Information supplied ::
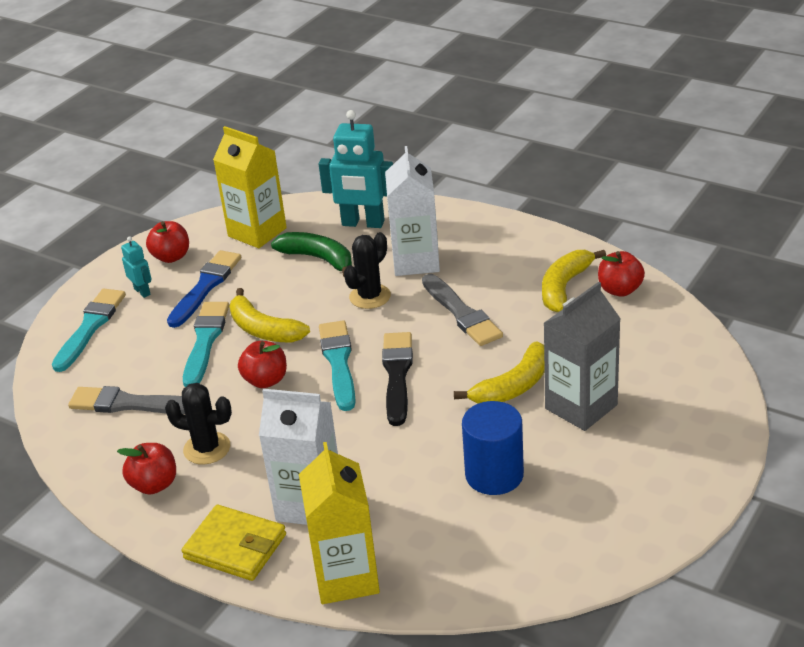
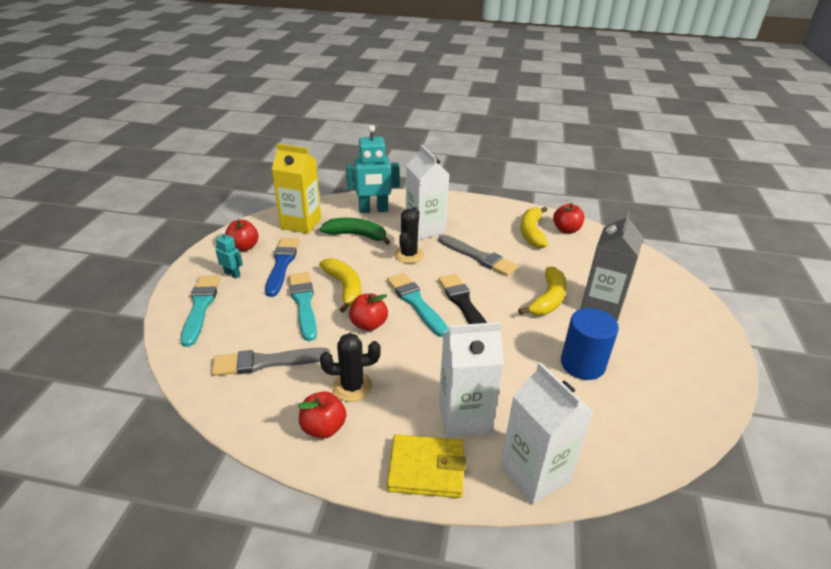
camera: 25 degrees left, 0 degrees up
(263, 329) = (344, 288): yellow banana -> yellow banana turned 135 degrees counterclockwise
(346, 577) = (534, 474): yellow carton -> white carton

Goal of the exercise :: Print the listing exactly, pictures excluded.

Exercise solution ::
camera: 25 degrees left, 0 degrees up
(263, 329) = (344, 288): yellow banana -> yellow banana turned 135 degrees counterclockwise
(346, 577) = (534, 474): yellow carton -> white carton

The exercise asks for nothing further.